- DATA FOR THIS TASK -
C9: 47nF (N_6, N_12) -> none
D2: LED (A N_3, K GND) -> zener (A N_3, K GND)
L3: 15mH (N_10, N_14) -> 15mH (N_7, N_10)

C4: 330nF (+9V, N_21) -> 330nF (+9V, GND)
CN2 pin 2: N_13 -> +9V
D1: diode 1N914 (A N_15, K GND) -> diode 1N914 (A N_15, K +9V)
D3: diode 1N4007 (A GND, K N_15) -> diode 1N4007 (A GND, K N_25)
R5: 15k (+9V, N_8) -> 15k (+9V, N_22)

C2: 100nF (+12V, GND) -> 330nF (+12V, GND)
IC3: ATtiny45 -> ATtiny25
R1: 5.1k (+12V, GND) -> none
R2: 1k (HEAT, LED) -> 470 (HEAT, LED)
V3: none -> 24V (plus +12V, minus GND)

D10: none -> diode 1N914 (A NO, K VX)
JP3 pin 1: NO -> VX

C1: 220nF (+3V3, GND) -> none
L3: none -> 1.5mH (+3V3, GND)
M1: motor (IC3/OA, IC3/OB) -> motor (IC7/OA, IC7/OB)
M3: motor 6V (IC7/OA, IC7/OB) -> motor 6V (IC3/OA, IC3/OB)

- INSTRUCTIONS FOR THE TASK -
The complete listing, unchanged, is the expected answer.

- WRITTEN RESPONSE -
C9: 47nF (N_6, N_12) -> none
D2: LED (A N_3, K GND) -> zener (A N_3, K GND)
L3: 15mH (N_10, N_14) -> 15mH (N_7, N_10)

C4: 330nF (+9V, N_21) -> 330nF (+9V, GND)
CN2 pin 2: N_13 -> +9V
D1: diode 1N914 (A N_15, K GND) -> diode 1N914 (A N_15, K +9V)
D3: diode 1N4007 (A GND, K N_15) -> diode 1N4007 (A GND, K N_25)
R5: 15k (+9V, N_8) -> 15k (+9V, N_22)

C2: 100nF (+12V, GND) -> 330nF (+12V, GND)
IC3: ATtiny45 -> ATtiny25
R1: 5.1k (+12V, GND) -> none
R2: 1k (HEAT, LED) -> 470 (HEAT, LED)
V3: none -> 24V (plus +12V, minus GND)

D10: none -> diode 1N914 (A NO, K VX)
JP3 pin 1: NO -> VX

C1: 220nF (+3V3, GND) -> none
L3: none -> 1.5mH (+3V3, GND)
M1: motor (IC3/OA, IC3/OB) -> motor (IC7/OA, IC7/OB)
M3: motor 6V (IC7/OA, IC7/OB) -> motor 6V (IC3/OA, IC3/OB)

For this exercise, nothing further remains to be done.